▶ **Data excerpts**
BEGIN

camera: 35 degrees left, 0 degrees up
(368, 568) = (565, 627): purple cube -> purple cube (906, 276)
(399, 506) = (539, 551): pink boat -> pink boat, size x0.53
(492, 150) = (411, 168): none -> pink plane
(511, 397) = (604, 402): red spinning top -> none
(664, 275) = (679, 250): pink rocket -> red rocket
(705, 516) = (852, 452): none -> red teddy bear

END
BEGIN

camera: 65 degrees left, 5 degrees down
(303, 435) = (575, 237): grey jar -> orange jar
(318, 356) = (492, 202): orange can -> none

END

Within the material above, transcribe exactly the lines that run from the line holding "camera: 35 degrees left, 0 degrees up" through the line holding "(705, 516) = (852, 452): none".

camera: 35 degrees left, 0 degrees up
(368, 568) = (565, 627): purple cube -> purple cube (906, 276)
(399, 506) = (539, 551): pink boat -> pink boat, size x0.53
(492, 150) = (411, 168): none -> pink plane
(511, 397) = (604, 402): red spinning top -> none
(664, 275) = (679, 250): pink rocket -> red rocket
(705, 516) = (852, 452): none -> red teddy bear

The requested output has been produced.